== Exercise directions ==
Please rewrite all of the lines below, swapping "fuzzy white dog" for "small white dog" every time it appears and leaving everything else unchanged. Omit the pictures.

== Records shown ==
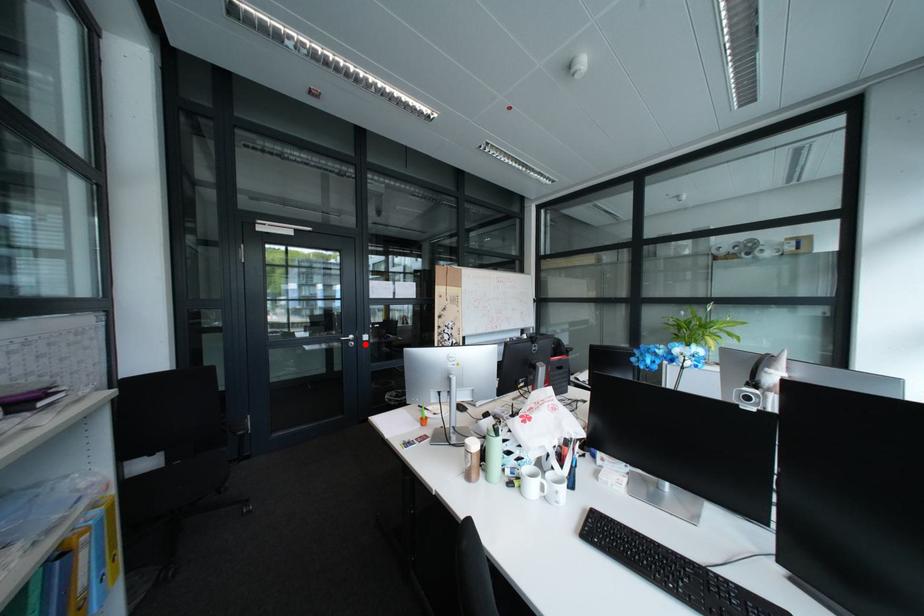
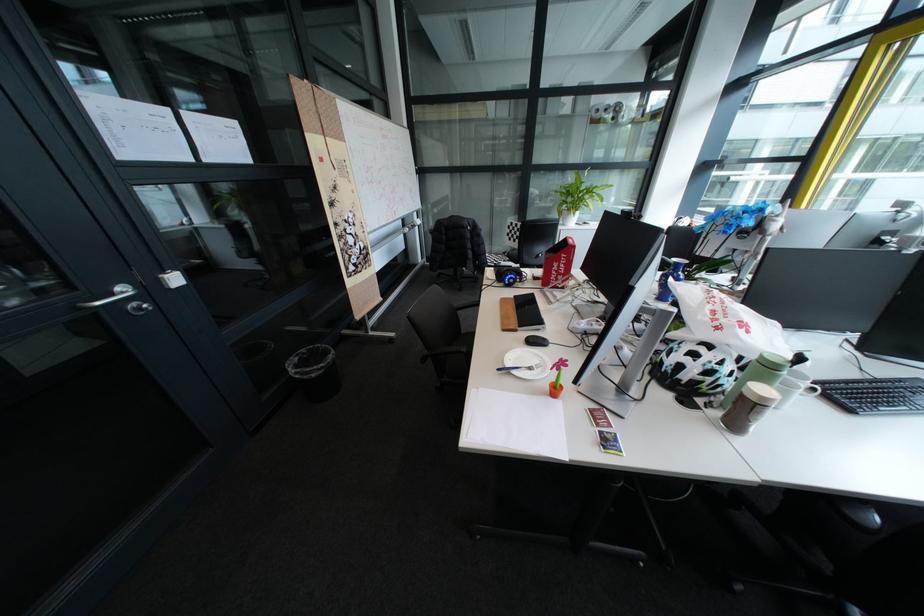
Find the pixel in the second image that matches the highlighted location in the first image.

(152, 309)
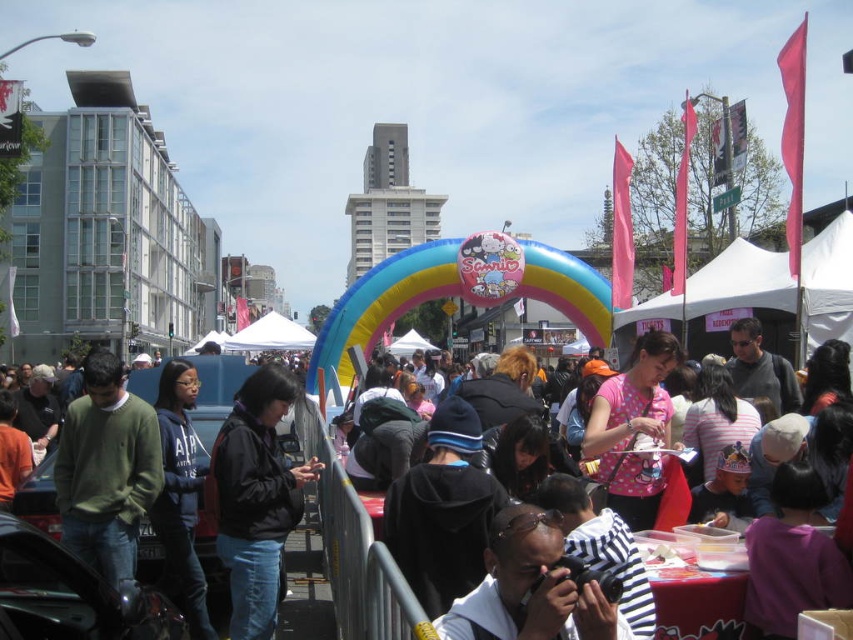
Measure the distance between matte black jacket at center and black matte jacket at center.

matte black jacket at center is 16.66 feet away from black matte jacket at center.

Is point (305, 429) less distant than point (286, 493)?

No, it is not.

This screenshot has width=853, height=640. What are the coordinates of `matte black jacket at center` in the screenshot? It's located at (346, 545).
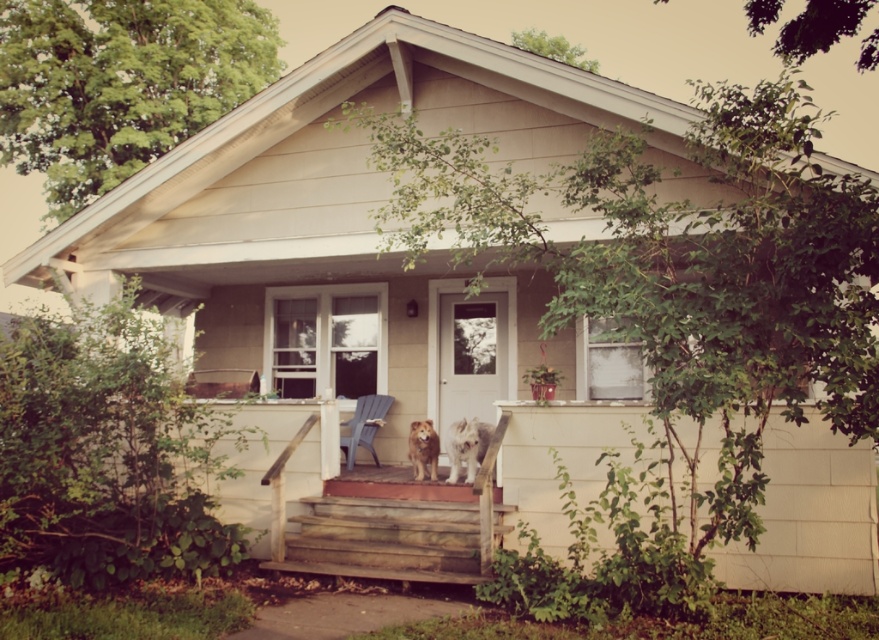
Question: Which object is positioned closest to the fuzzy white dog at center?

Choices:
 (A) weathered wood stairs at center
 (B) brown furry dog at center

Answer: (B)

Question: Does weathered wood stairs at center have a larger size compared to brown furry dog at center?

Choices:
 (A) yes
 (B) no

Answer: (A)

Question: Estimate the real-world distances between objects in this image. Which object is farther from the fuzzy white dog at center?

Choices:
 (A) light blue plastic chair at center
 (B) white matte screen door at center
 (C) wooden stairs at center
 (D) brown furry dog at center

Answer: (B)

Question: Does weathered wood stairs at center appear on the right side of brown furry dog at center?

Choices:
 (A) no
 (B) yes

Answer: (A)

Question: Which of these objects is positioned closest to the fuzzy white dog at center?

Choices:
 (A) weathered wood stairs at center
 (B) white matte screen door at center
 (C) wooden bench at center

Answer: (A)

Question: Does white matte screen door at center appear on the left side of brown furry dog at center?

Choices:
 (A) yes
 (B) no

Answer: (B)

== Written solution ==
Find the pixel in the second image that matches the highlighted location in the first image.

(152, 309)
Measure the distance between matte black jacket at center and black matte jacket at center.

matte black jacket at center is 16.66 feet away from black matte jacket at center.

Is point (305, 429) less distant than point (286, 493)?

No, it is not.

This screenshot has width=853, height=640. What are the coordinates of `matte black jacket at center` in the screenshot? It's located at (346, 545).
Question: Which object is positioned closest to the small white dog at center?

Choices:
 (A) weathered wood stairs at center
 (B) brown furry dog at center

Answer: (B)

Question: Does weathered wood stairs at center have a larger size compared to brown furry dog at center?

Choices:
 (A) yes
 (B) no

Answer: (A)

Question: Estimate the real-world distances between objects in this image. Which object is farther from the small white dog at center?

Choices:
 (A) light blue plastic chair at center
 (B) white matte screen door at center
 (C) wooden stairs at center
 (D) brown furry dog at center

Answer: (B)

Question: Does weathered wood stairs at center appear on the right side of brown furry dog at center?

Choices:
 (A) no
 (B) yes

Answer: (A)

Question: Which of these objects is positioned closest to the small white dog at center?

Choices:
 (A) weathered wood stairs at center
 (B) white matte screen door at center
 (C) wooden bench at center

Answer: (A)

Question: Does white matte screen door at center appear on the left side of brown furry dog at center?

Choices:
 (A) yes
 (B) no

Answer: (B)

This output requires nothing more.